Exercise goal: Pull out every line below that contains the word "bowling".

Information:
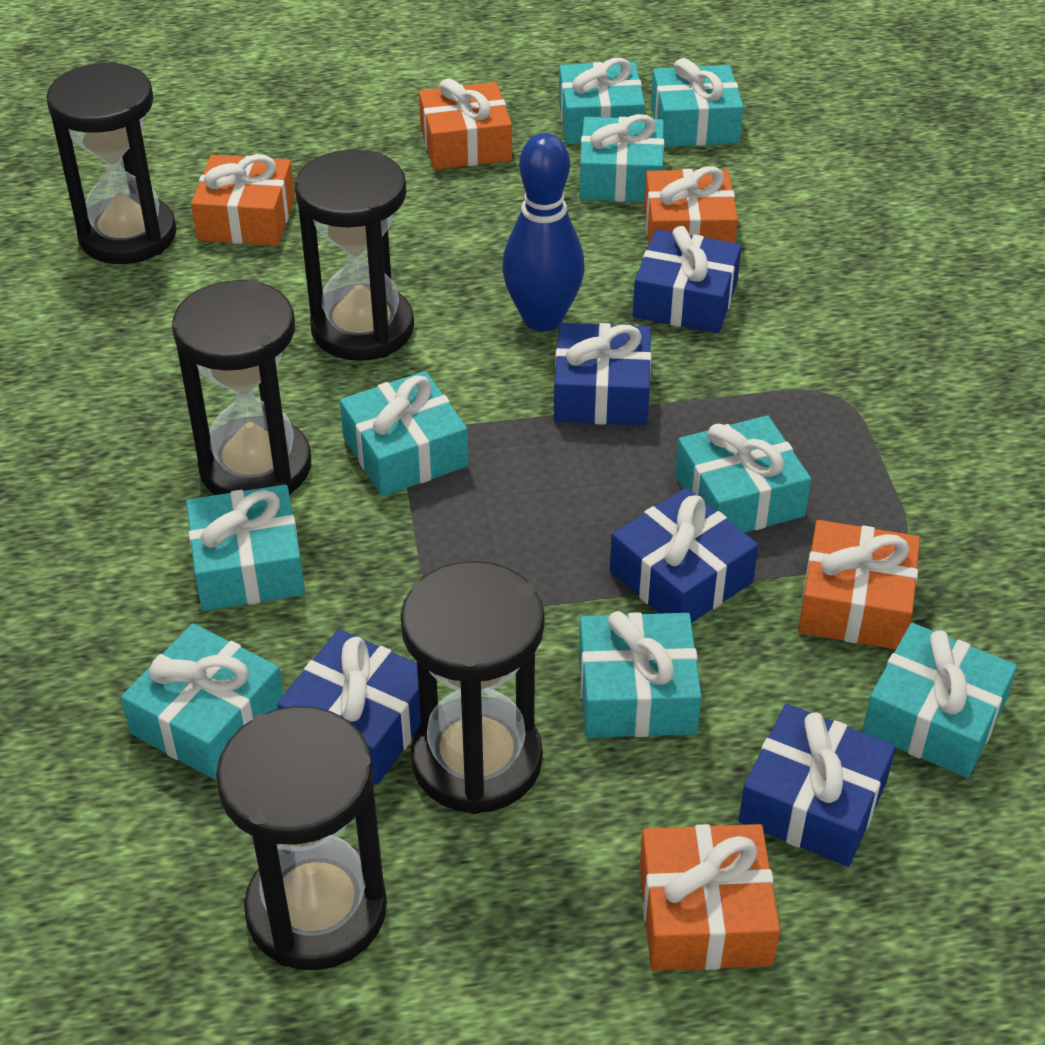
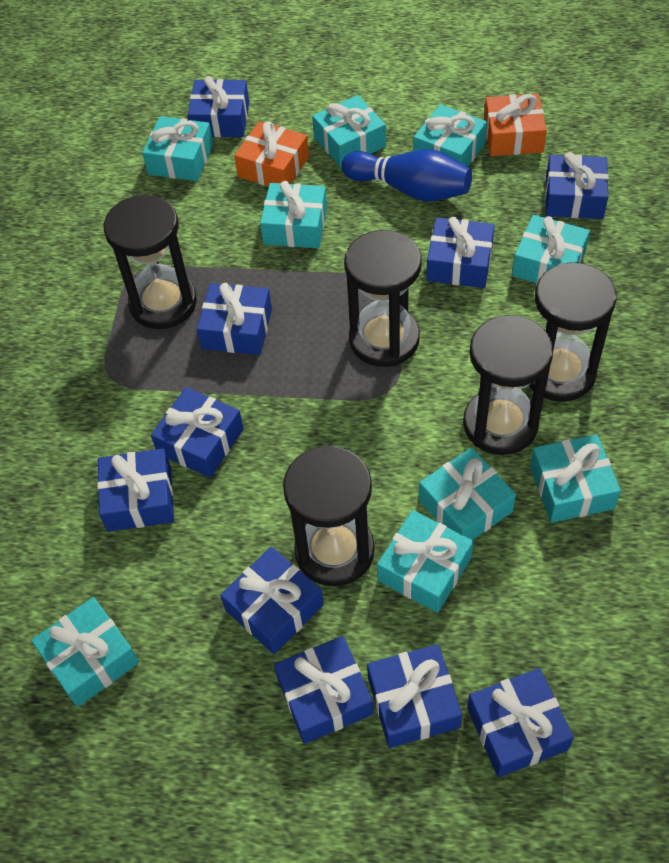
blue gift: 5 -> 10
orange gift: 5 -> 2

...

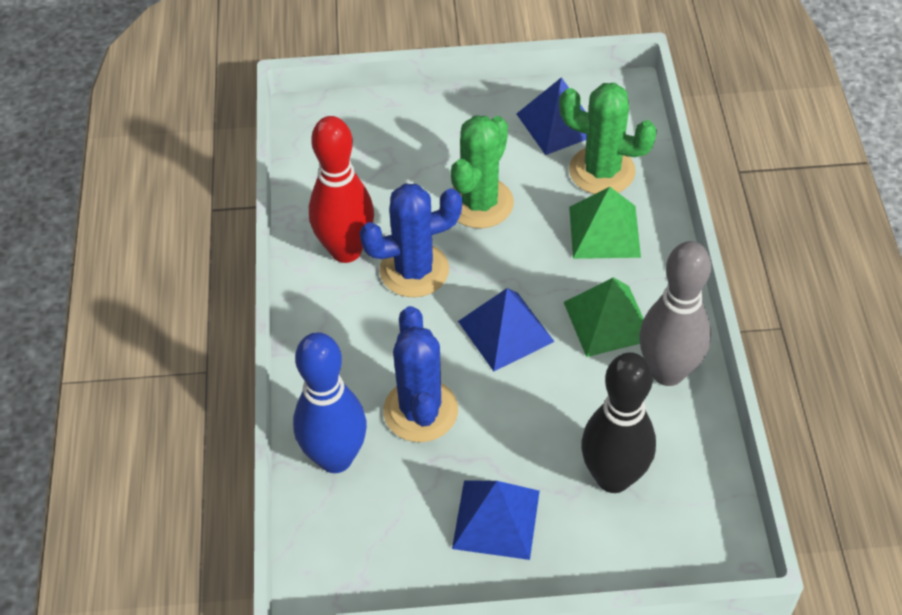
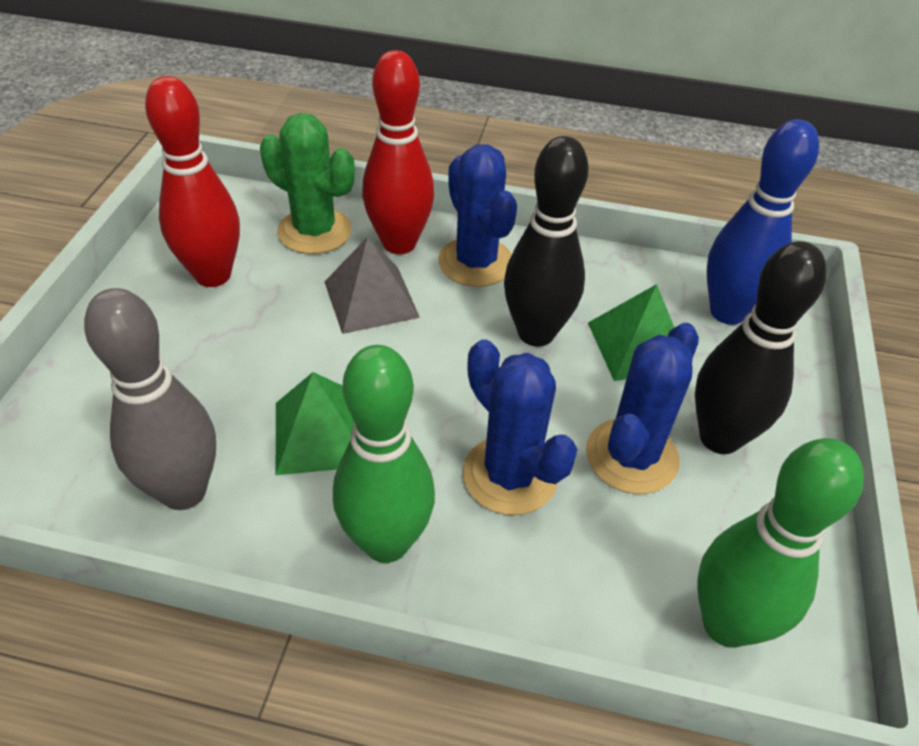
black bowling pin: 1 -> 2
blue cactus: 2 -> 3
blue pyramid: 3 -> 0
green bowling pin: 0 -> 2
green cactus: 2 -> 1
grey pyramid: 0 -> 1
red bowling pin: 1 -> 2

Result:
black bowling pin: 1 -> 2
green bowling pin: 0 -> 2
red bowling pin: 1 -> 2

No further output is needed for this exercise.